* EXERCISE: Set down, exactly and in full, the line holding "C3: 100nF (+15V, GND) -> 100nF (5V, GND)" and all the lines after it until the listing ends, and nothing else.

* LISTED ENTRIES:
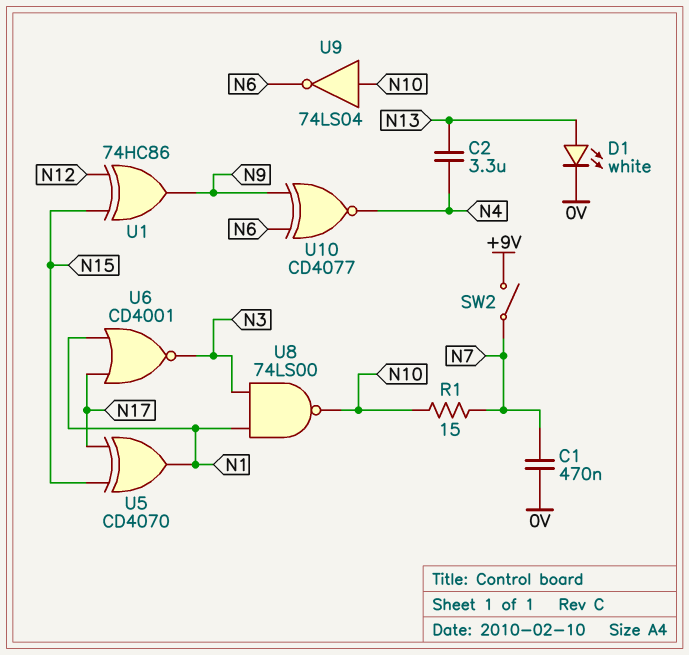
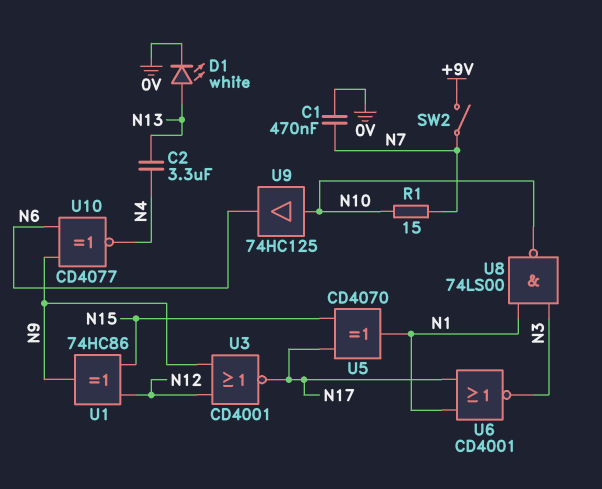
U3: none -> NOR CD4001 (in N9, in N12, out N17)
U9: NOT 74LS04 (in N10, out N6) -> buffer 74HC125 (in N10, out N6)

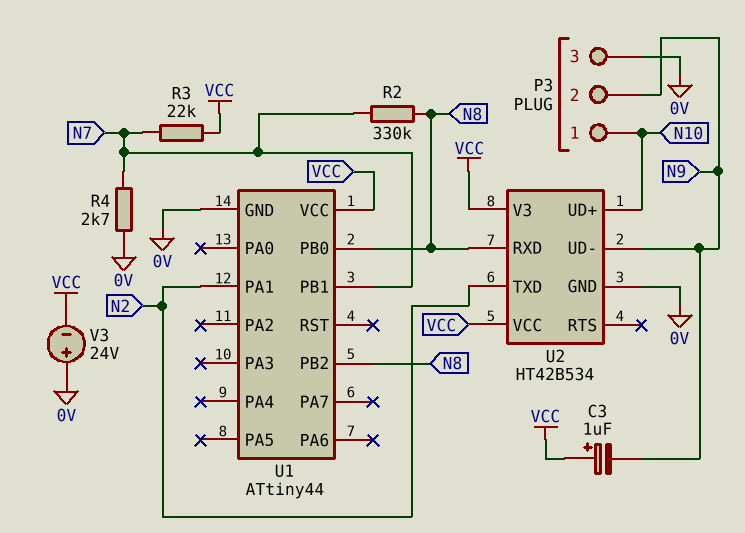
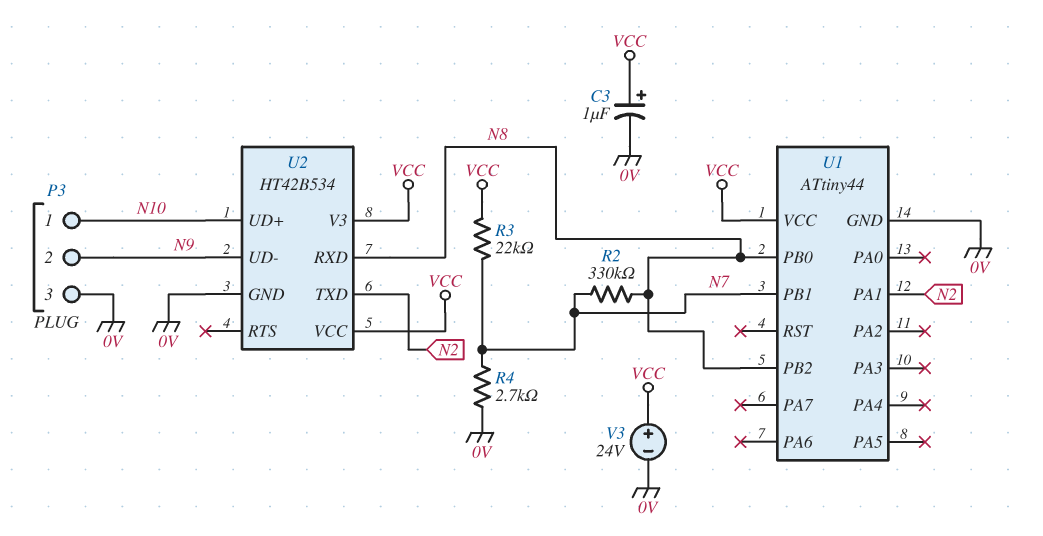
C3: 1uF (plus VCC, minus N9) -> 1uF (plus VCC, minus 0V)
V3: 24V (plus 0V, minus VCC) -> 24V (plus VCC, minus 0V)

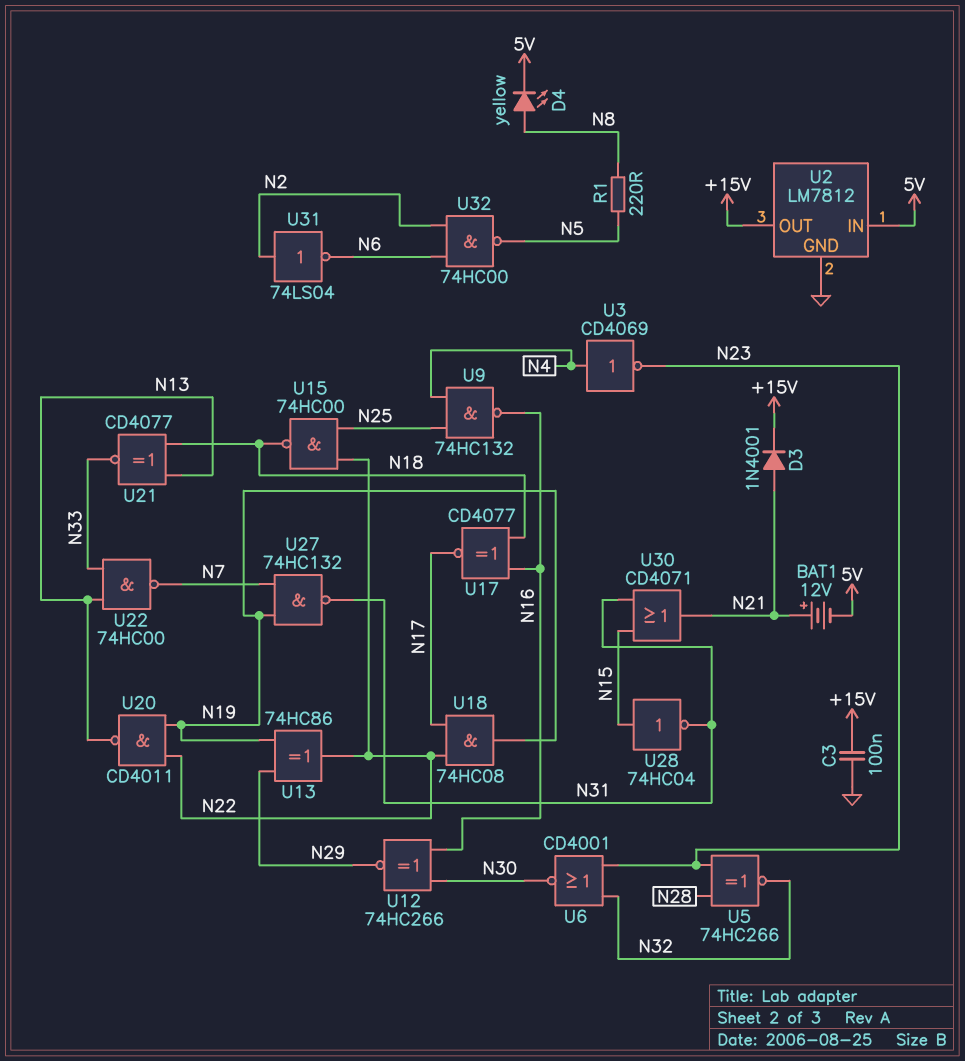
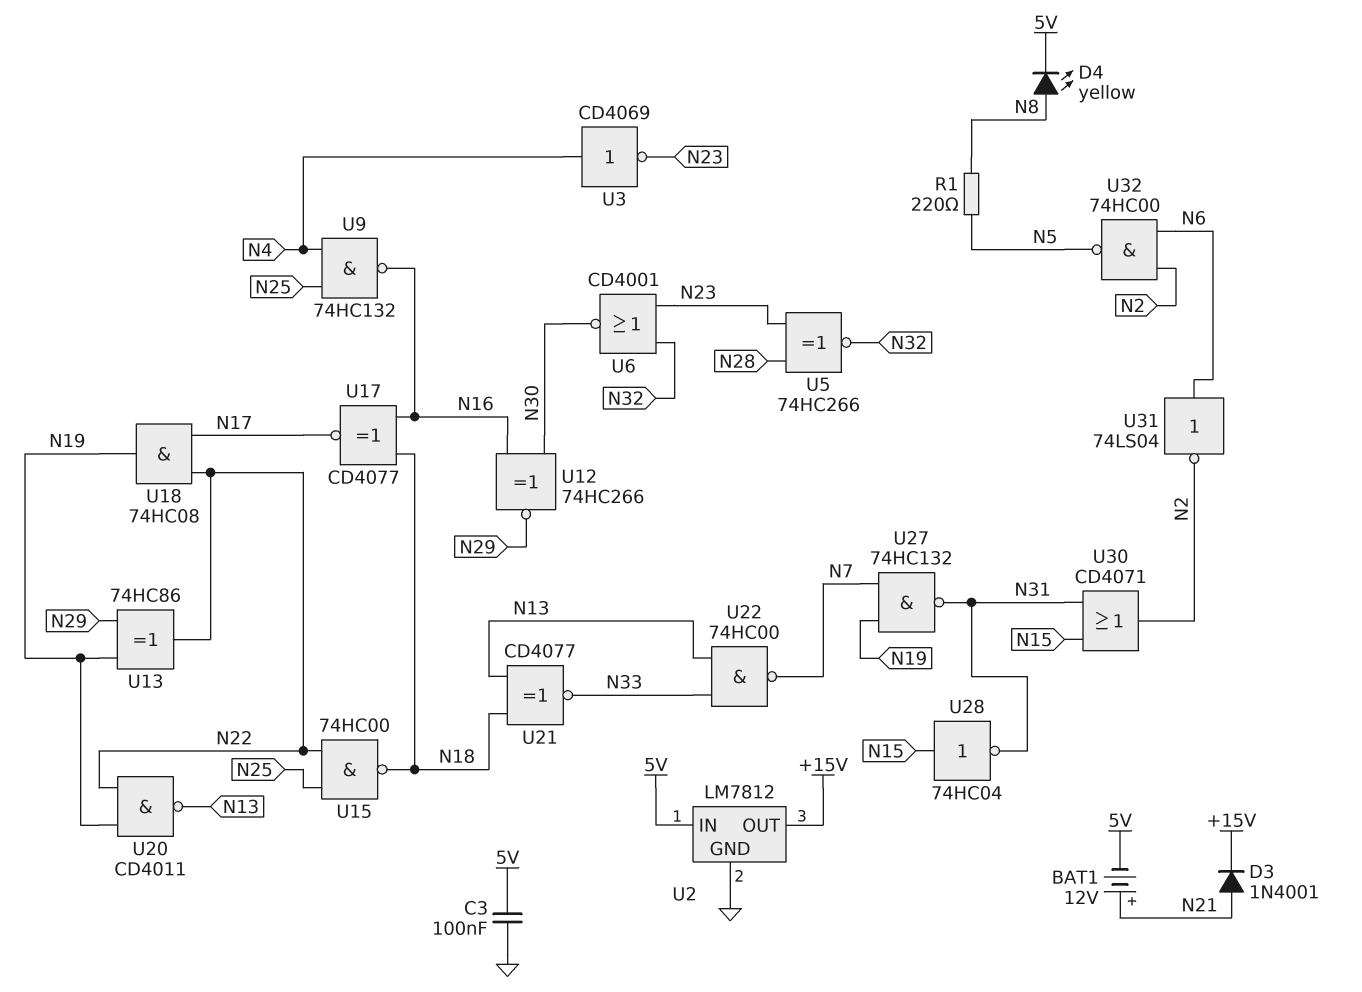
C3: 100nF (+15V, GND) -> 100nF (5V, GND)
U30: OR CD4071 (in N15, in N31, out N21) -> OR CD4071 (in N15, in N31, out N2)
U31: NOT 74LS04 (in N2, out N6) -> NOT 74LS04 (in N6, out N2)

* SOLUTION:
C3: 100nF (+15V, GND) -> 100nF (5V, GND)
U30: OR CD4071 (in N15, in N31, out N21) -> OR CD4071 (in N15, in N31, out N2)
U31: NOT 74LS04 (in N2, out N6) -> NOT 74LS04 (in N6, out N2)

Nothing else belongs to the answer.